[RECORDS FOR THE TASK Boundary: Start]

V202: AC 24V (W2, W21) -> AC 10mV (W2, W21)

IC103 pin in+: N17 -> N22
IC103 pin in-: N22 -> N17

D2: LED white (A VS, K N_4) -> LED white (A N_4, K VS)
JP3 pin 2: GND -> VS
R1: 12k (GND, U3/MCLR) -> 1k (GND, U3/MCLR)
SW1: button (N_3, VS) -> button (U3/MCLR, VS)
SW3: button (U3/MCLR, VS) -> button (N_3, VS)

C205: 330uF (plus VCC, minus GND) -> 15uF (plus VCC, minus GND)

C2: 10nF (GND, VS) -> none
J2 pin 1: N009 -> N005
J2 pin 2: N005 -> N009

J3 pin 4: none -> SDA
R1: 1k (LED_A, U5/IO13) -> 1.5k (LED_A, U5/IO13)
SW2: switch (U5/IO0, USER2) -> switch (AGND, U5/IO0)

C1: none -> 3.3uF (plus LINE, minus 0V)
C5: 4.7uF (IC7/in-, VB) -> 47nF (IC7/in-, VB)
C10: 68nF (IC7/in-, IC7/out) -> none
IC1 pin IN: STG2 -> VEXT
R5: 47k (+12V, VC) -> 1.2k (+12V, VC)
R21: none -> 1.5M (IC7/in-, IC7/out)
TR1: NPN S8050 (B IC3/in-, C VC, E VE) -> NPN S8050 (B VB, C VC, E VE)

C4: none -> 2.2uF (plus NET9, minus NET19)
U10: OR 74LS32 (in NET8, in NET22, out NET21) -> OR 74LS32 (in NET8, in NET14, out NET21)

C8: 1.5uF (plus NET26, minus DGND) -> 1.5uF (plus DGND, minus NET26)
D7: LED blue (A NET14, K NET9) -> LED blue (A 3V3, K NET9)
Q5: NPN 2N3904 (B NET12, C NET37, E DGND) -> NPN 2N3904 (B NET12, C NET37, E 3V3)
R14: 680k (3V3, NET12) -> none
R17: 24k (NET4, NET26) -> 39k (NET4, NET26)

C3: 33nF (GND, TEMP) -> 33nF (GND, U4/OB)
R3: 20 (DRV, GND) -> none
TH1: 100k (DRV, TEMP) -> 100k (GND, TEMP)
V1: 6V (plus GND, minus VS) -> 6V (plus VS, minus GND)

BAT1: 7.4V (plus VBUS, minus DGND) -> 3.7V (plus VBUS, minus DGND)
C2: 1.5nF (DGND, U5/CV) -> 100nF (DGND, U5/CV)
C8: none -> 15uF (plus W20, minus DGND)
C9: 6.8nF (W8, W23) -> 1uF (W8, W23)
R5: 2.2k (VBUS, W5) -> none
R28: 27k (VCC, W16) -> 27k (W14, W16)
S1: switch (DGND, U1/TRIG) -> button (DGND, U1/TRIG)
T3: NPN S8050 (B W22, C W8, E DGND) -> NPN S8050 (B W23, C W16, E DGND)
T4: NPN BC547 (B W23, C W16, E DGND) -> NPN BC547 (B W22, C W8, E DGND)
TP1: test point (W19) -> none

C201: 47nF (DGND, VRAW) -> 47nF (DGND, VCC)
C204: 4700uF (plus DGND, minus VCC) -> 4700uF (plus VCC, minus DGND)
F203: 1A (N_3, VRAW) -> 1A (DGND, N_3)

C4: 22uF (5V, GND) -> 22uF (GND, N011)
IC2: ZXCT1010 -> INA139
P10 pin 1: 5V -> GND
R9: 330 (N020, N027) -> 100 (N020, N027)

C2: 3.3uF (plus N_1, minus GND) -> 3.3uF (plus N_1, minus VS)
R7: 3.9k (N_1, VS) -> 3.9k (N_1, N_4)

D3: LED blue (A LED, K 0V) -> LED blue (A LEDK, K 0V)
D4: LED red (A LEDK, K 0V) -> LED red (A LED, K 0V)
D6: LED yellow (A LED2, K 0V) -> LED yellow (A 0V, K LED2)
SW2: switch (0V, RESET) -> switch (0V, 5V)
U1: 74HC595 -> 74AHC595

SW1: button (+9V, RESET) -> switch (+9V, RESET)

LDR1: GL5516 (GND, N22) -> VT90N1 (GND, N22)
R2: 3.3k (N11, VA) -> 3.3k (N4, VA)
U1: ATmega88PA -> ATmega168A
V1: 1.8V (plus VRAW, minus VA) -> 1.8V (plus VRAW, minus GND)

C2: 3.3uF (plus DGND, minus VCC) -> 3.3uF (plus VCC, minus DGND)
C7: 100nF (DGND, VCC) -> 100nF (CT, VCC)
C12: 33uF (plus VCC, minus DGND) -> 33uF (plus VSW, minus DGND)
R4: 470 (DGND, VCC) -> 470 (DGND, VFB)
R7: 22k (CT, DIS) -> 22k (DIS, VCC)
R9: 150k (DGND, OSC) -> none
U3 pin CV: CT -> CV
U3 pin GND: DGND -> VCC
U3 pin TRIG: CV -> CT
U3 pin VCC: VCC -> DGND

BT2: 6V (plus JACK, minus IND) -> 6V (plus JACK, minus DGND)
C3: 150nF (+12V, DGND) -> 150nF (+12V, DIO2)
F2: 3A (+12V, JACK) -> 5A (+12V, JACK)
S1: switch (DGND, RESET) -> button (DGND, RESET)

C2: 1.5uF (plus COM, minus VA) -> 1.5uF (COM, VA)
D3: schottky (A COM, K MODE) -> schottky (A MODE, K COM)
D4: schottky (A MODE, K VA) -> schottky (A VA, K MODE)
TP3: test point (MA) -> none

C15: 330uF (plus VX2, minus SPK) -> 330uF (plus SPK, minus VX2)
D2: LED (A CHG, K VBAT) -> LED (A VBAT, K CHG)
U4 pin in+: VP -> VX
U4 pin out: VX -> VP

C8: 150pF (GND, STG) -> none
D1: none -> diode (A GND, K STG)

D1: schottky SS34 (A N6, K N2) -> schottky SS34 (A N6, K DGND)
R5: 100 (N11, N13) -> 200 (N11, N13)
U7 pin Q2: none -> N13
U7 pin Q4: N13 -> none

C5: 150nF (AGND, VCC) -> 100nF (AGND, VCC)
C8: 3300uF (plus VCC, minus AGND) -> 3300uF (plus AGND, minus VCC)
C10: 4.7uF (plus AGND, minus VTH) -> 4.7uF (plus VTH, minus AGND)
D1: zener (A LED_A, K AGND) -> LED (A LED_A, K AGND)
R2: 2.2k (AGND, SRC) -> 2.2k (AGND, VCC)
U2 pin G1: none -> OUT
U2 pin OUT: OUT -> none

[RECORDS FOR THE TASK Boundary: End]

> EXERCISE
Output the lines above exactly, but only those between the line holding "TP1: test point (W19) -> none" and the line holding "D4: LED red", inclusive.

> COMPLETED TASK
TP1: test point (W19) -> none

C201: 47nF (DGND, VRAW) -> 47nF (DGND, VCC)
C204: 4700uF (plus DGND, minus VCC) -> 4700uF (plus VCC, minus DGND)
F203: 1A (N_3, VRAW) -> 1A (DGND, N_3)

C4: 22uF (5V, GND) -> 22uF (GND, N011)
IC2: ZXCT1010 -> INA139
P10 pin 1: 5V -> GND
R9: 330 (N020, N027) -> 100 (N020, N027)

C2: 3.3uF (plus N_1, minus GND) -> 3.3uF (plus N_1, minus VS)
R7: 3.9k (N_1, VS) -> 3.9k (N_1, N_4)

D3: LED blue (A LED, K 0V) -> LED blue (A LEDK, K 0V)
D4: LED red (A LEDK, K 0V) -> LED red (A LED, K 0V)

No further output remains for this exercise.